## TRY IT
Every line below must come back exactly as it stands, with the images omitted.

[Image change detection data]

┄┄┄┄┄┄

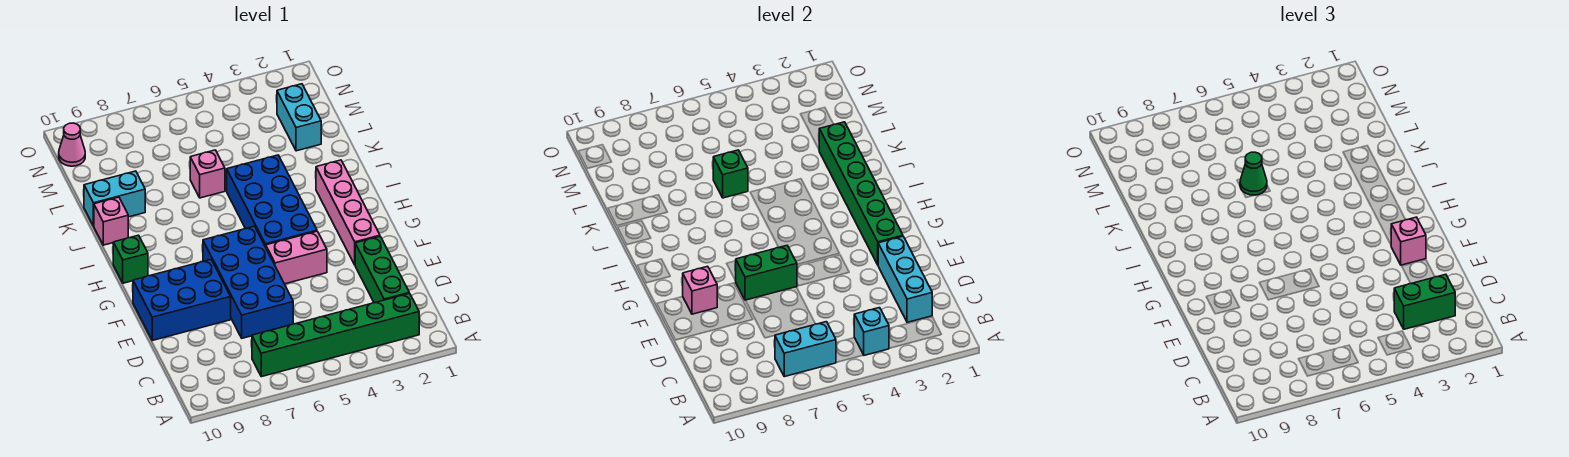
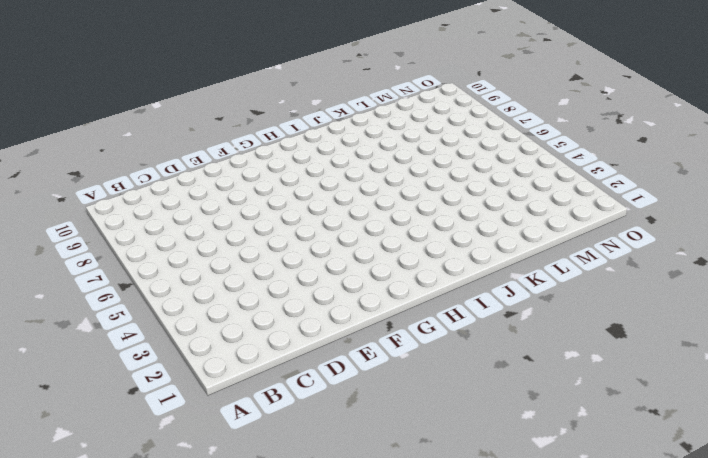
none -> green brick B2:B7 level 1
none -> green brick C2:E2 level 1
none -> blue brick D6:G7 level 1

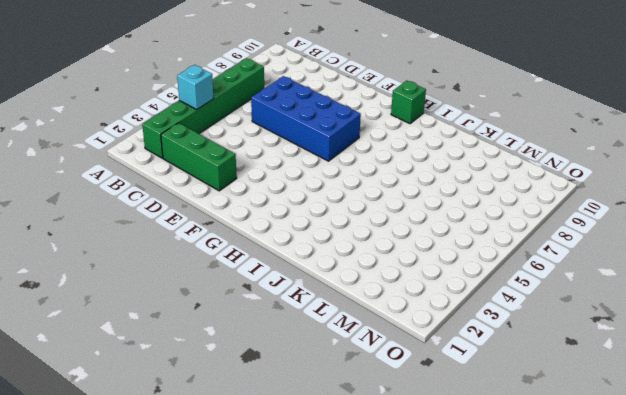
none -> blue brick E8:F10 level 1
none -> pink brick F2:I2 level 1
none -> pink brick F4:F5 level 1

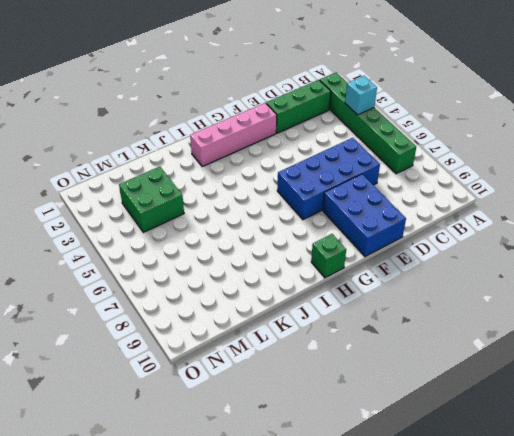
green brick L3:M4 level 1 -> none
none -> pink brick F4:F5 level 1
none -> blue brick G4:J5 level 1
none -> pink brick J10 level 1

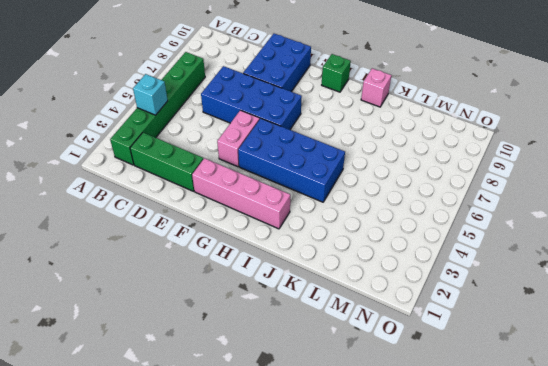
none -> pink brick K6 level 1
none -> cyan brick K9:K10 level 1
none -> cyan brick L2:M2 level 1

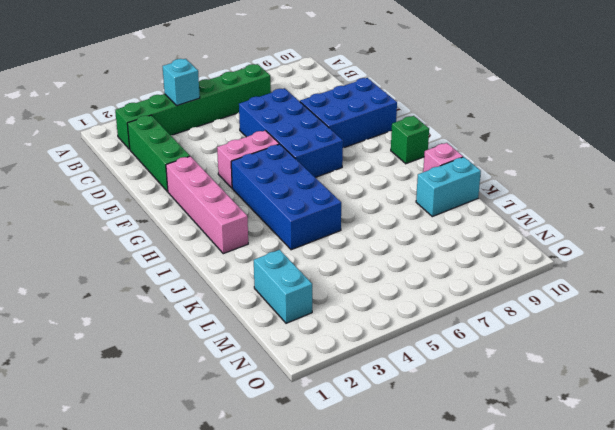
none -> pink brick K6 level 1
none -> pink cone N10 level 1
none -> cyan brick B6:B7 level 2

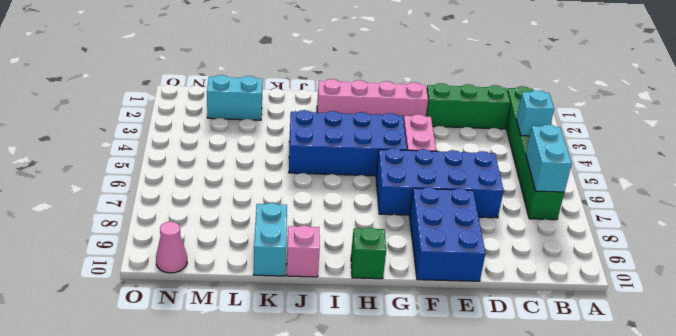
none -> pink brick K6 level 1
none -> cyan brick C2:E2 level 2
none -> green brick F2:K2 level 2

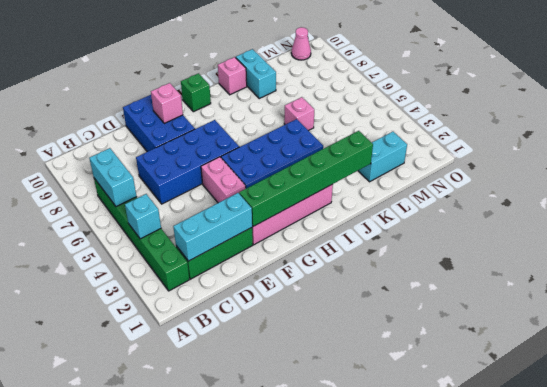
none -> green brick F6:F7 level 2
none -> green brick K6 level 2
none -> green brick C2:C3 level 3

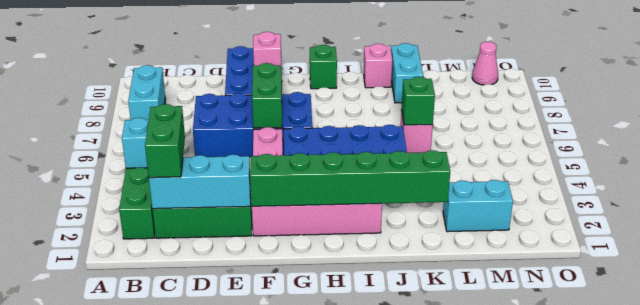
none -> pink brick F2 level 3
none -> green cone K6 level 3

┄┄┄┄┄┄

## ANSWER TO THIS PROBLEM
none -> green brick B2:B7 level 1
none -> green brick C2:E2 level 1
none -> blue brick D6:G7 level 1

none -> blue brick E8:F10 level 1
none -> pink brick F2:I2 level 1
none -> pink brick F4:F5 level 1

green brick L3:M4 level 1 -> none
none -> pink brick F4:F5 level 1
none -> blue brick G4:J5 level 1
none -> pink brick J10 level 1

none -> pink brick K6 level 1
none -> cyan brick K9:K10 level 1
none -> cyan brick L2:M2 level 1

none -> pink brick K6 level 1
none -> pink cone N10 level 1
none -> cyan brick B6:B7 level 2

none -> pink brick K6 level 1
none -> cyan brick C2:E2 level 2
none -> green brick F2:K2 level 2

none -> green brick F6:F7 level 2
none -> green brick K6 level 2
none -> green brick C2:C3 level 3

none -> pink brick F2 level 3
none -> green cone K6 level 3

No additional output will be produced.